**Exercise**
Your answer should be the lines below from the one holding "black star: (186, 155) -> (93, 86), size x0.6" through the one holding "gray L-shape: (168, 322) -> (84, 149), moved", copied exactly and with nothing else.

**Data for processing**
☆ ☆ ☆
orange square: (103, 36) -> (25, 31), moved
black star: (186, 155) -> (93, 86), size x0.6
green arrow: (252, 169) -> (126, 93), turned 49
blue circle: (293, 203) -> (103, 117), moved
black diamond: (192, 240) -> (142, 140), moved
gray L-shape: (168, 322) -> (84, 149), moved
☆ ☆ ☆
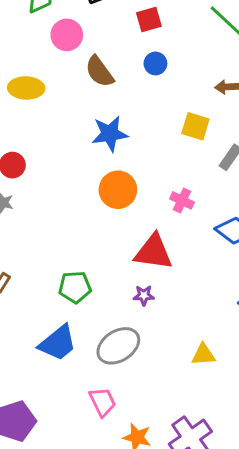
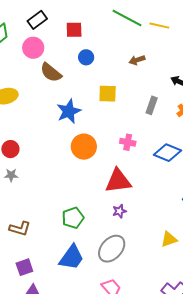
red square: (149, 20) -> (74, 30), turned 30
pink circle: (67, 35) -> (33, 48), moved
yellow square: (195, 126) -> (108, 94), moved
☆ ☆ ☆
**Answer box**
black star: (186, 155) -> (93, 86), size x0.6
green arrow: (252, 169) -> (126, 93), turned 49
blue circle: (293, 203) -> (103, 117), moved
black diamond: (192, 240) -> (142, 140), moved
gray L-shape: (168, 322) -> (84, 149), moved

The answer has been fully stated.